■ Data records
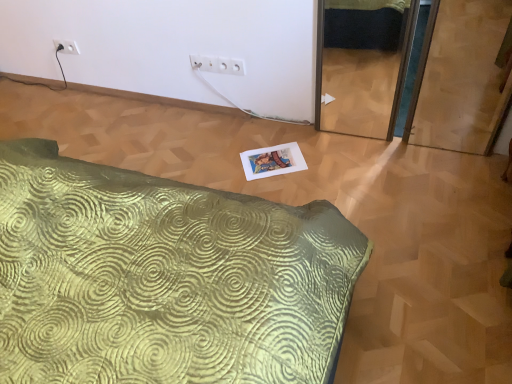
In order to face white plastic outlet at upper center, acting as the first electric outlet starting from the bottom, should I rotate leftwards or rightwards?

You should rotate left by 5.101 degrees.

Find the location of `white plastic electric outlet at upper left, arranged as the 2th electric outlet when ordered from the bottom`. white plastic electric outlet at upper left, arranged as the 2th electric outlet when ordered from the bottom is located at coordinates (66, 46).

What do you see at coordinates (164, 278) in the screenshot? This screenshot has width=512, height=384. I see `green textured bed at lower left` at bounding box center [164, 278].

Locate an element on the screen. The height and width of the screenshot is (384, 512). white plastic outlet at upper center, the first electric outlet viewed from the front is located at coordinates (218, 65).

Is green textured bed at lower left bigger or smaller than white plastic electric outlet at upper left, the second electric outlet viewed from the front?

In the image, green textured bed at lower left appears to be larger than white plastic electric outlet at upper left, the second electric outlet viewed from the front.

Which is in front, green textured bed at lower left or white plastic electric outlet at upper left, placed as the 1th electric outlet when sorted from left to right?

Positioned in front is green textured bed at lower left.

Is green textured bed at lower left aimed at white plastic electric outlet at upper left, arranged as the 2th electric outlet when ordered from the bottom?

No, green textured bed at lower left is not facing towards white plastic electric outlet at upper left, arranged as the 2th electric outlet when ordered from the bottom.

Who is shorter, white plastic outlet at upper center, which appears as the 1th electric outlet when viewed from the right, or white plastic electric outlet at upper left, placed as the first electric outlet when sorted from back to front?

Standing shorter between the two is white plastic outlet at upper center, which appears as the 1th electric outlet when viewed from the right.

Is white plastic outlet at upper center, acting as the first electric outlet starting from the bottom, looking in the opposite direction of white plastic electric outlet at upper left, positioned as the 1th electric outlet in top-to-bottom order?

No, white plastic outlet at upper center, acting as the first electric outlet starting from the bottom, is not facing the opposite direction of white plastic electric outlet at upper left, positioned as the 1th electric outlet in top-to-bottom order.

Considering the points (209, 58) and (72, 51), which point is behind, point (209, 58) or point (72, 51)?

■ Activity
Please rewrite the rows above, changing every "green textured bed" to "green blanket-covered bed" and keeping everything else the same. Leave out the pictures.

■ Answer
In order to face white plastic outlet at upper center, acting as the first electric outlet starting from the bottom, should I rotate leftwards or rightwards?

You should rotate left by 5.101 degrees.

Find the location of `white plastic electric outlet at upper left, arranged as the 2th electric outlet when ordered from the bottom`. white plastic electric outlet at upper left, arranged as the 2th electric outlet when ordered from the bottom is located at coordinates (66, 46).

What do you see at coordinates (164, 278) in the screenshot? This screenshot has width=512, height=384. I see `green blanket-covered bed at lower left` at bounding box center [164, 278].

Locate an element on the screen. The height and width of the screenshot is (384, 512). white plastic outlet at upper center, the first electric outlet viewed from the front is located at coordinates (218, 65).

Is green blanket-covered bed at lower left bigger or smaller than white plastic electric outlet at upper left, the second electric outlet viewed from the front?

In the image, green blanket-covered bed at lower left appears to be larger than white plastic electric outlet at upper left, the second electric outlet viewed from the front.

Which is in front, green blanket-covered bed at lower left or white plastic electric outlet at upper left, placed as the 1th electric outlet when sorted from left to right?

Positioned in front is green blanket-covered bed at lower left.

Is green blanket-covered bed at lower left aimed at white plastic electric outlet at upper left, arranged as the 2th electric outlet when ordered from the bottom?

No, green blanket-covered bed at lower left is not facing towards white plastic electric outlet at upper left, arranged as the 2th electric outlet when ordered from the bottom.

Who is shorter, white plastic outlet at upper center, which appears as the 1th electric outlet when viewed from the right, or white plastic electric outlet at upper left, placed as the first electric outlet when sorted from back to front?

Standing shorter between the two is white plastic outlet at upper center, which appears as the 1th electric outlet when viewed from the right.

Is white plastic outlet at upper center, acting as the first electric outlet starting from the bottom, looking in the opposite direction of white plastic electric outlet at upper left, positioned as the 1th electric outlet in top-to-bottom order?

No, white plastic outlet at upper center, acting as the first electric outlet starting from the bottom, is not facing the opposite direction of white plastic electric outlet at upper left, positioned as the 1th electric outlet in top-to-bottom order.

Considering the points (209, 58) and (72, 51), which point is behind, point (209, 58) or point (72, 51)?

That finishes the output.